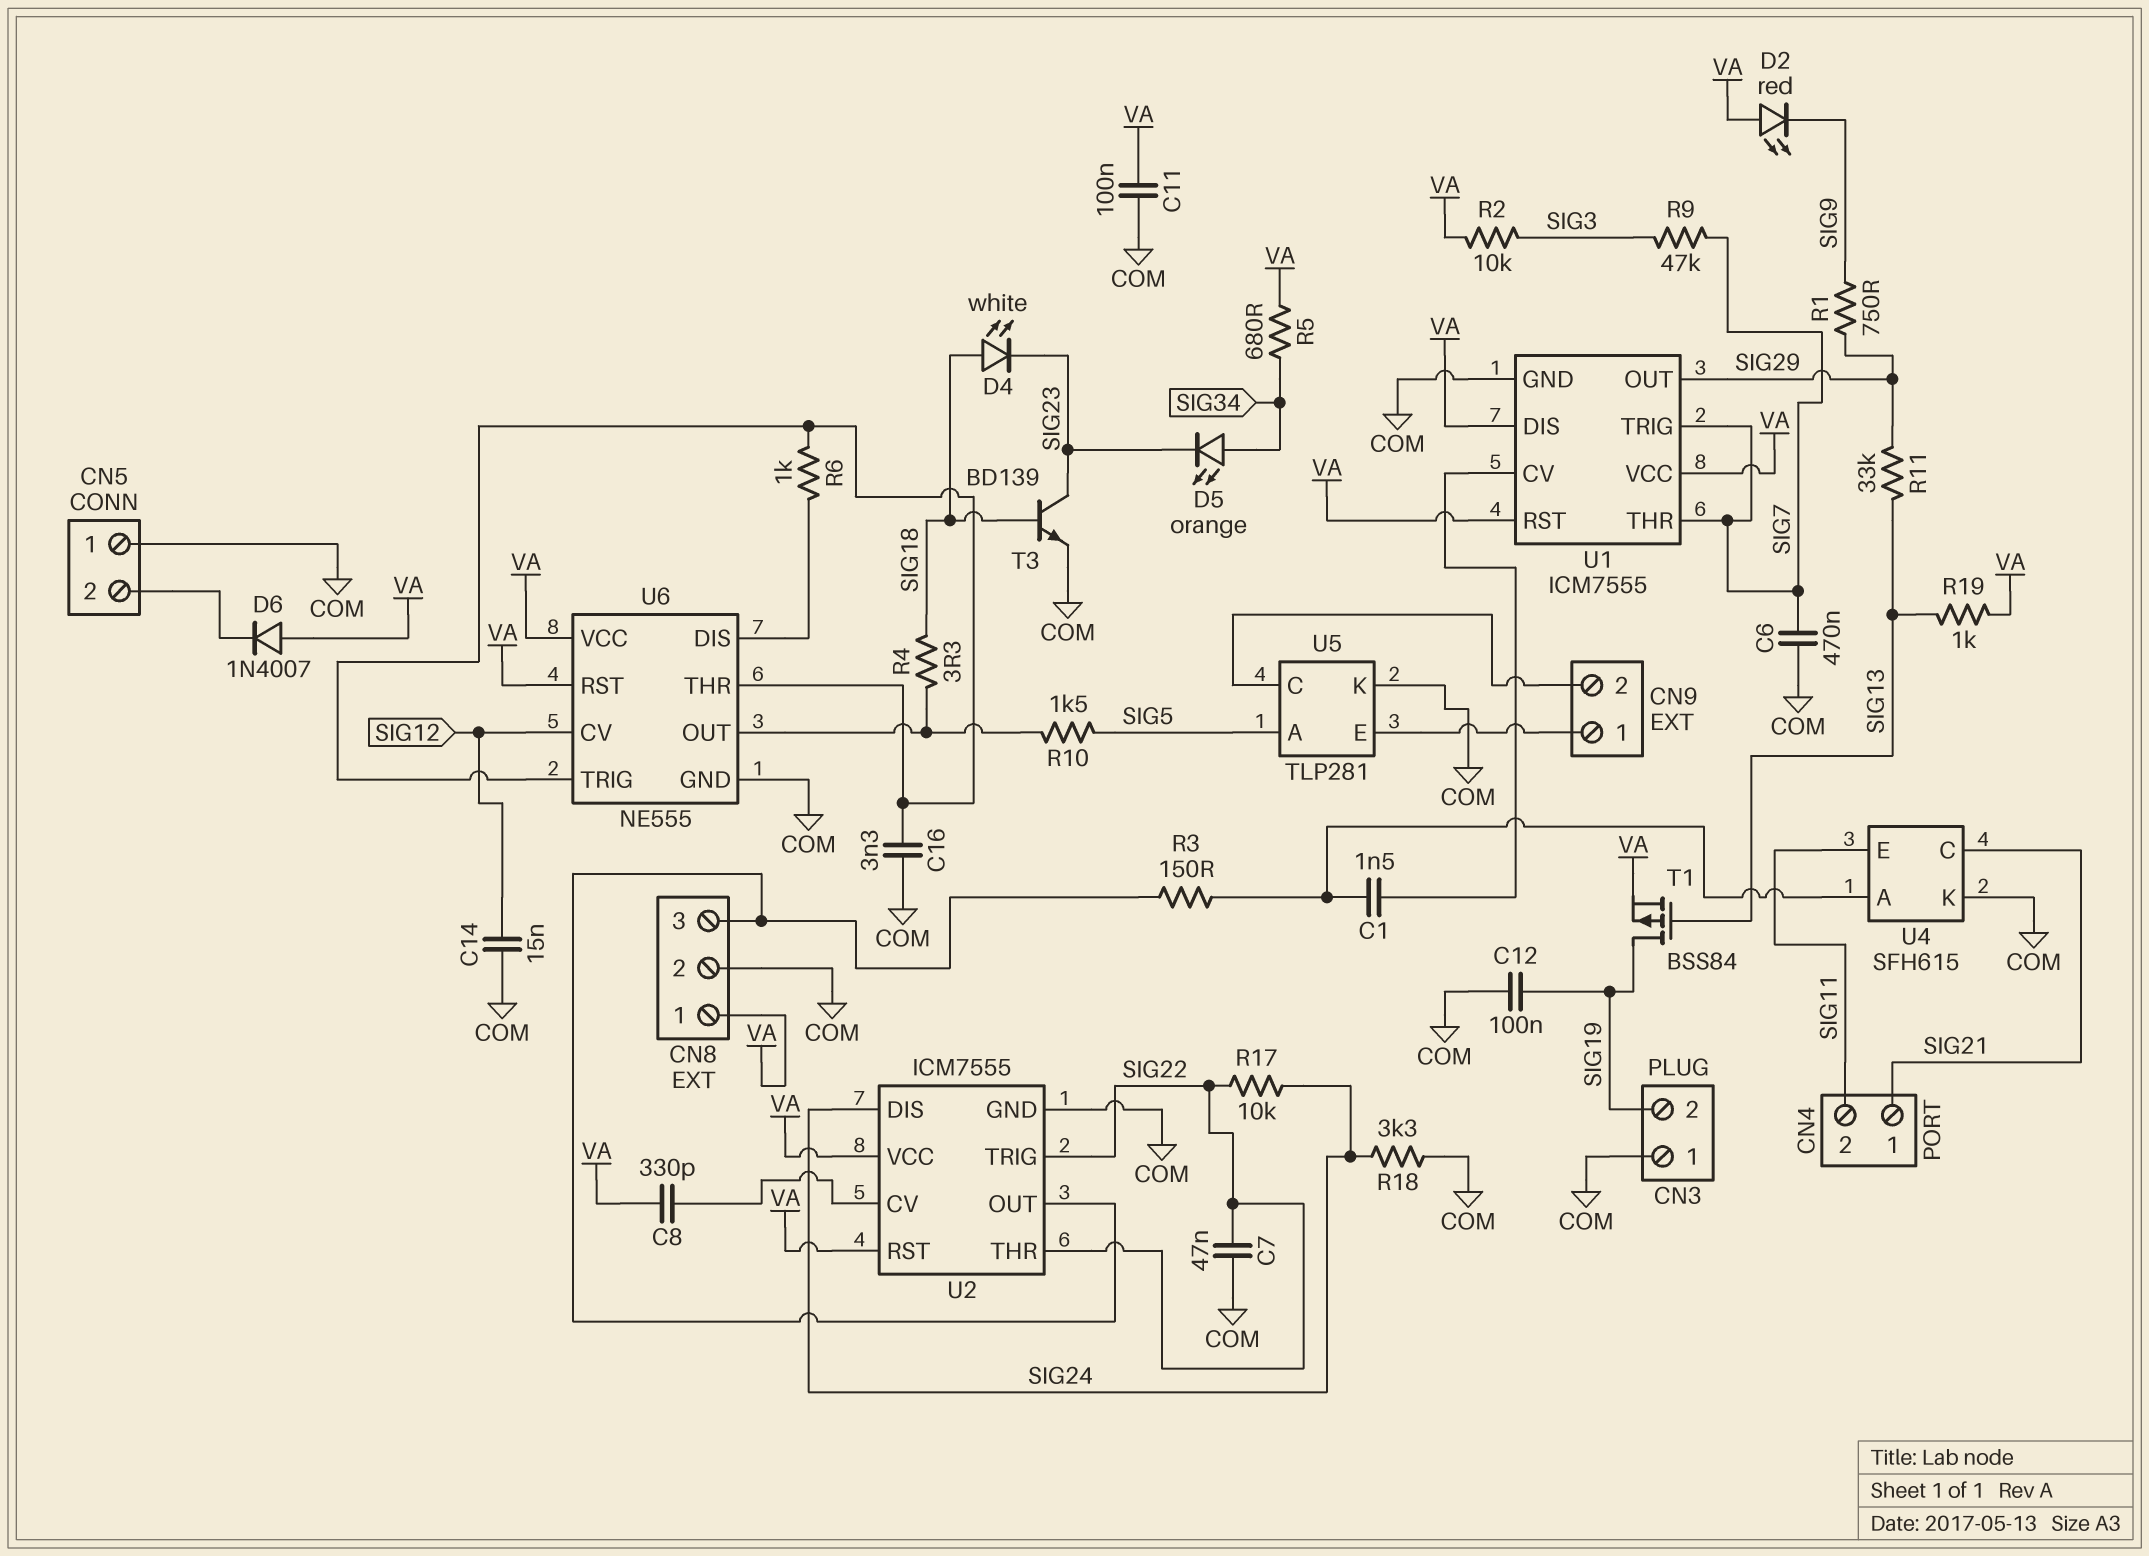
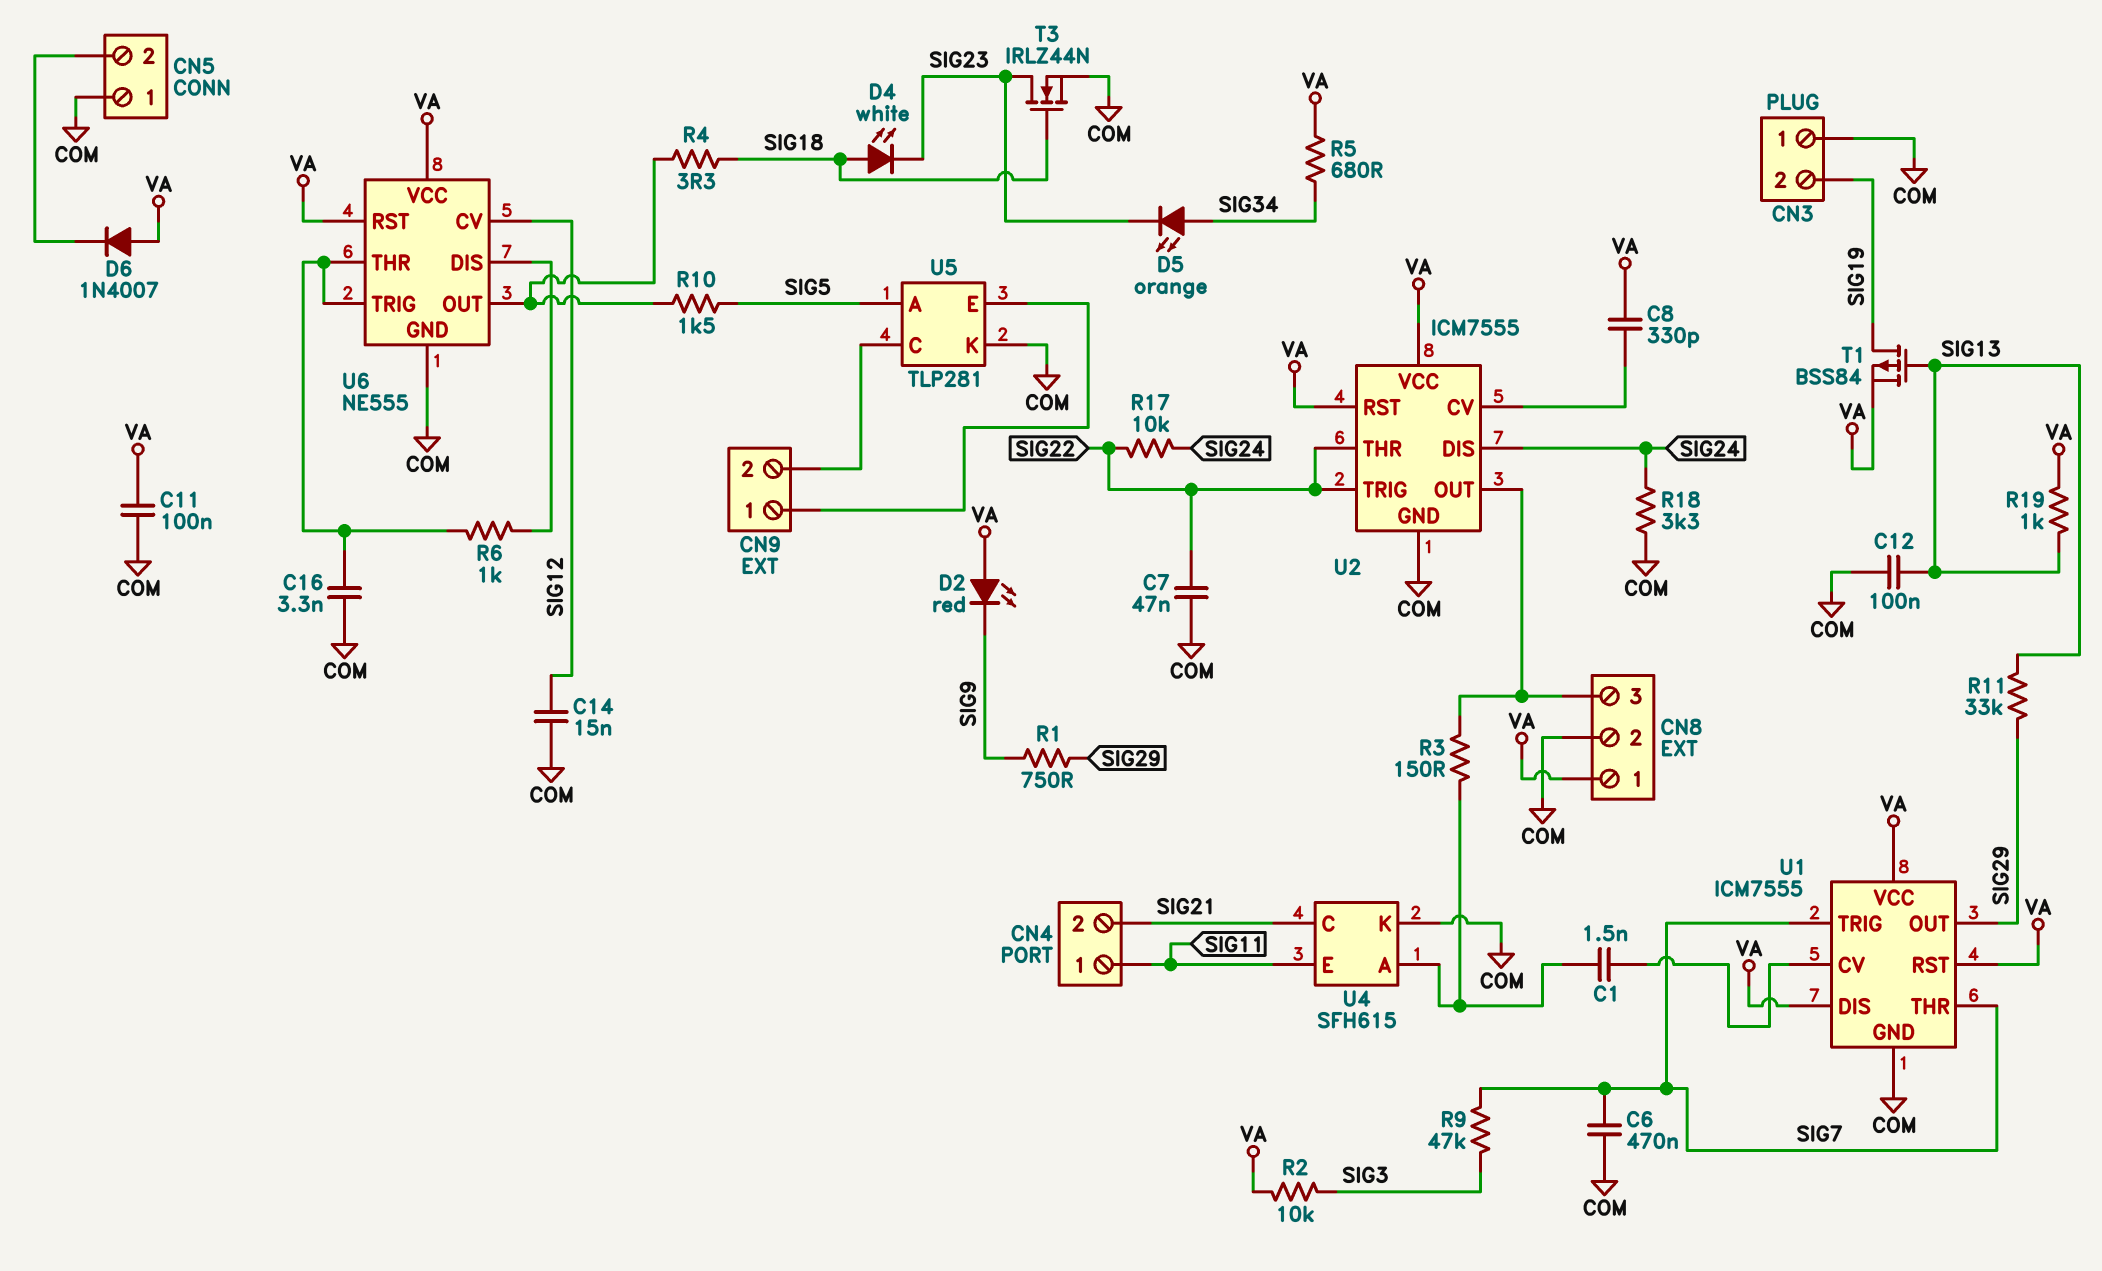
C12: 100nF (COM, SIG19) -> 100nF (COM, SIG13)
CN4 pin 1: SIG21 -> SIG11
CN4 pin 2: SIG11 -> SIG21
T3: NPN BD139 (B SIG18, C SIG23, E COM) -> NMOS IRLZ44N (G SIG18, D SIG23, S COM)

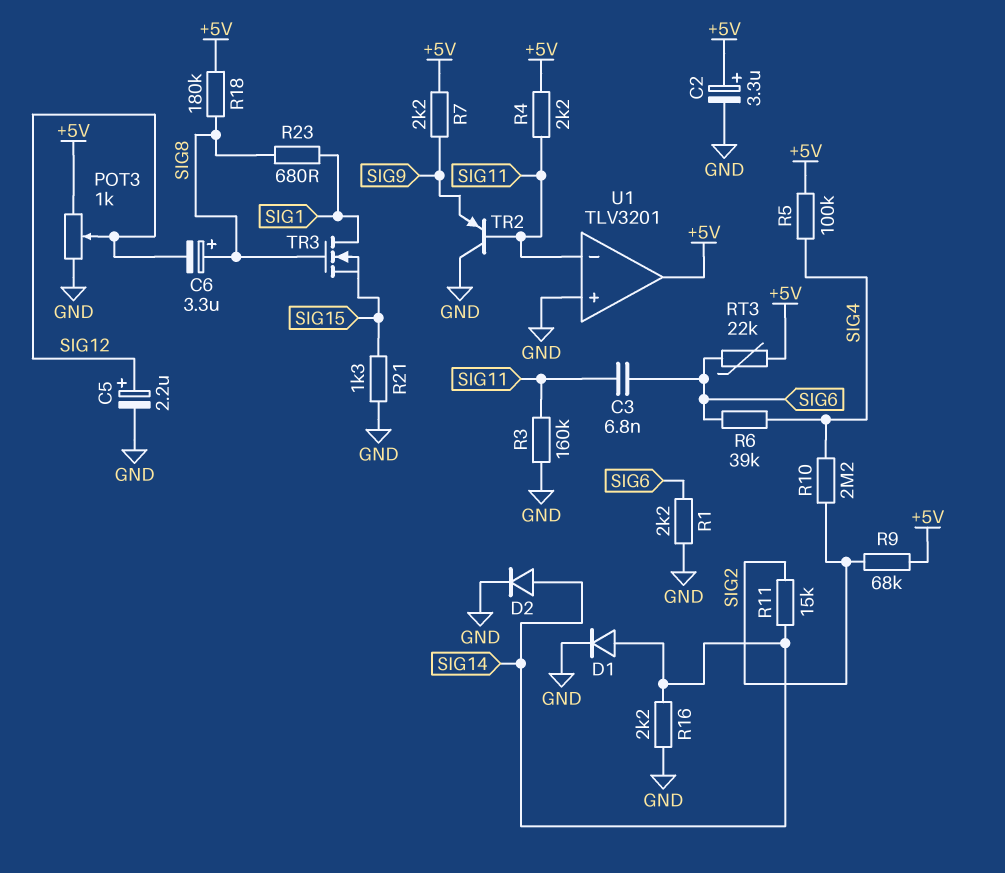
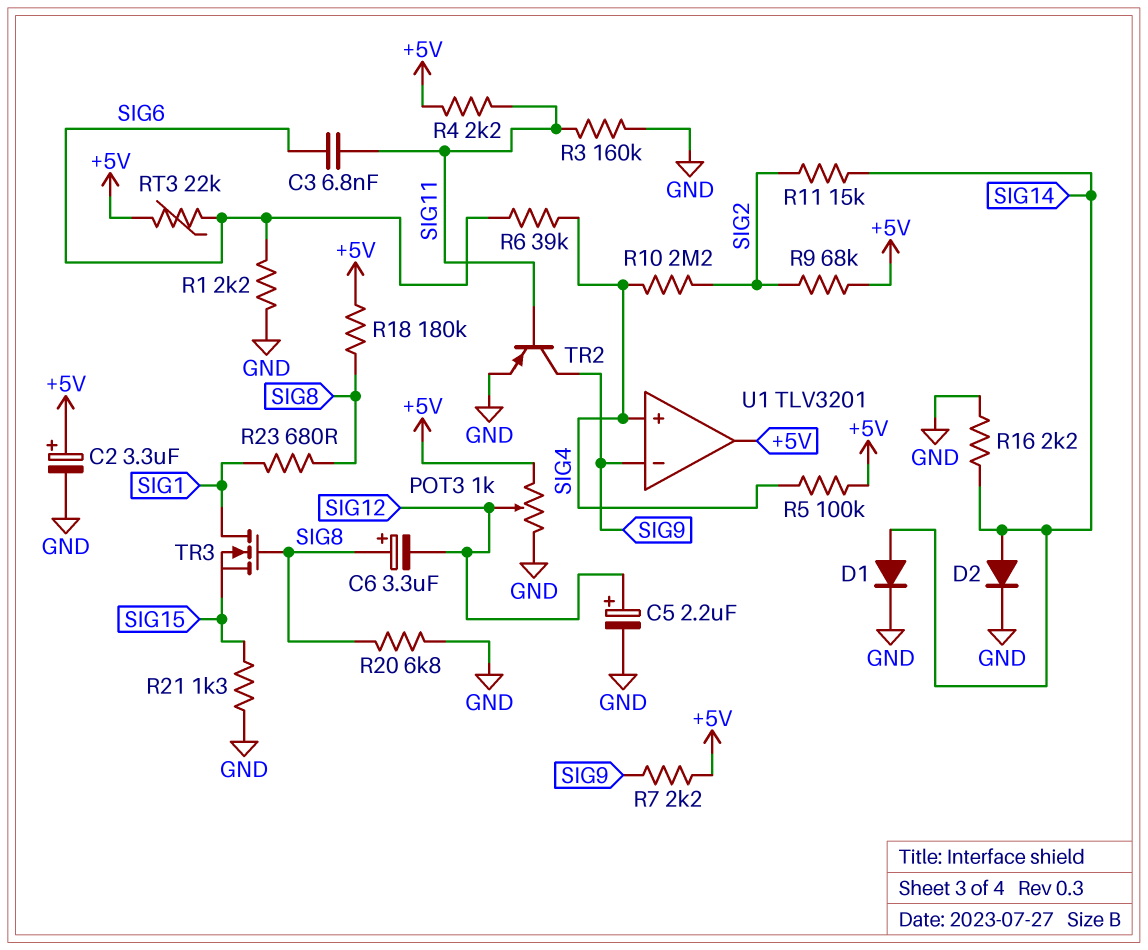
R20: none -> 6.8k (GND, SIG8)
TR2: PNP (B SIG11, C GND, E SIG9) -> PNP (B SIG11, C SIG9, E GND)
U1 pin in+: GND -> SIG4
U1 pin in-: SIG11 -> SIG9

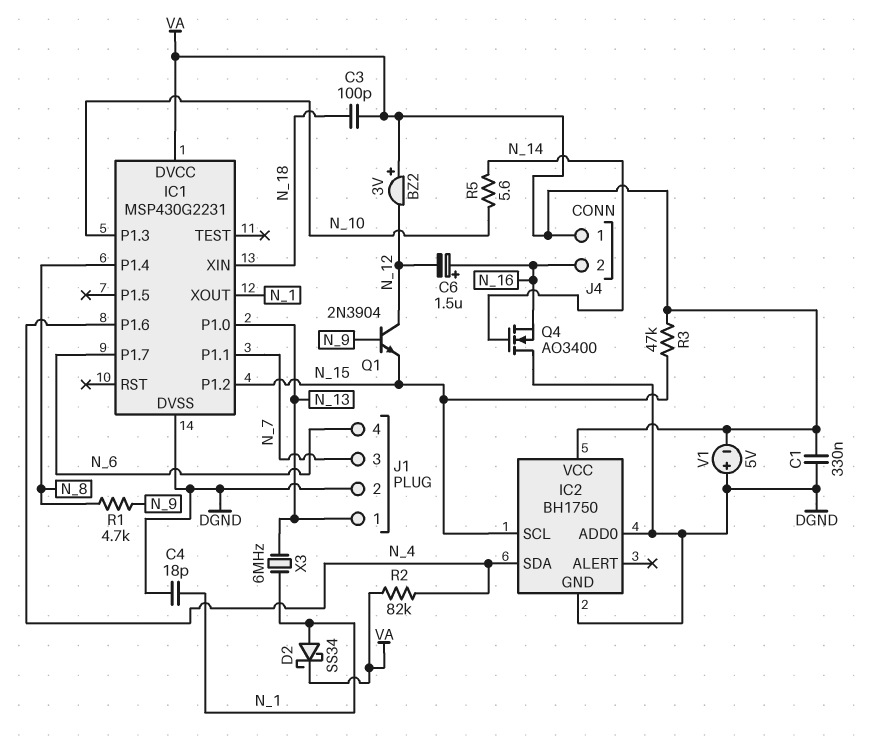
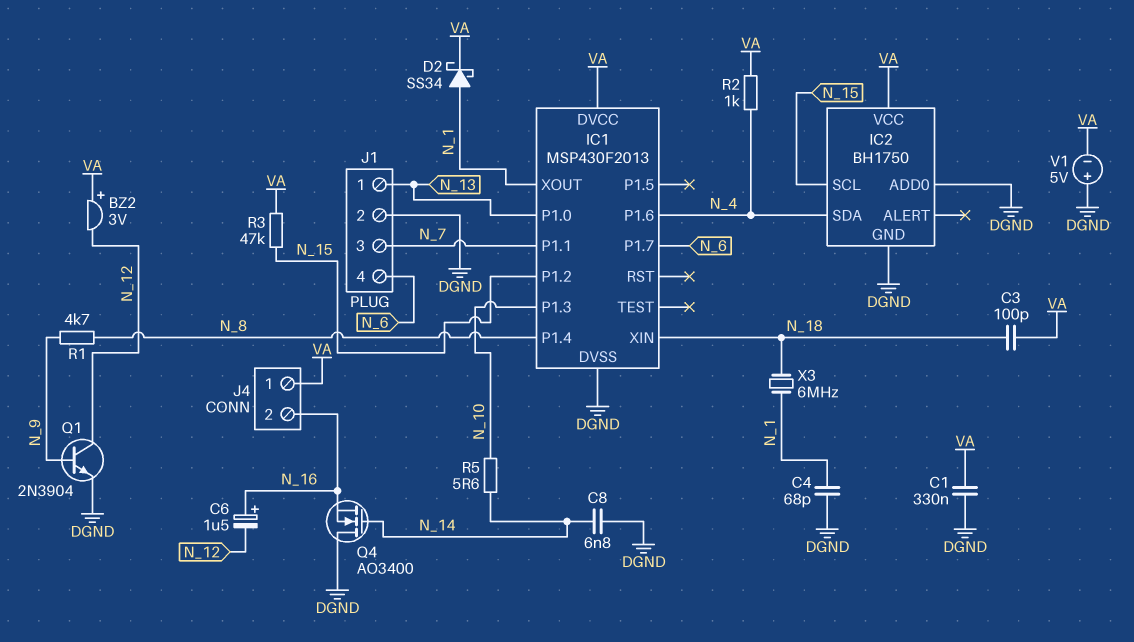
C4: 18pF (DGND, N_1) -> 68pF (DGND, N_1)
C8: none -> 6.8nF (DGND, N_14)
IC1: MSP430G2231 -> MSP430F2013
Q1: NPN 2N3904 (B N_9, C N_12, E N_15) -> NPN 2N3904 (B N_9, C N_12, E DGND)
R2: 82k (N_4, VA) -> 1k (N_4, VA)
X3: 6MHz (N_1, N_13) -> 6MHz (N_1, N_18)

Action item:
Ignoring the pictures, write out word for word only the lines from the one containing "TR2: PNP (B" through the last line of the data, both ends included.

Answer below:
TR2: PNP (B SIG11, C GND, E SIG9) -> PNP (B SIG11, C SIG9, E GND)
U1 pin in+: GND -> SIG4
U1 pin in-: SIG11 -> SIG9

C4: 18pF (DGND, N_1) -> 68pF (DGND, N_1)
C8: none -> 6.8nF (DGND, N_14)
IC1: MSP430G2231 -> MSP430F2013
Q1: NPN 2N3904 (B N_9, C N_12, E N_15) -> NPN 2N3904 (B N_9, C N_12, E DGND)
R2: 82k (N_4, VA) -> 1k (N_4, VA)
X3: 6MHz (N_1, N_13) -> 6MHz (N_1, N_18)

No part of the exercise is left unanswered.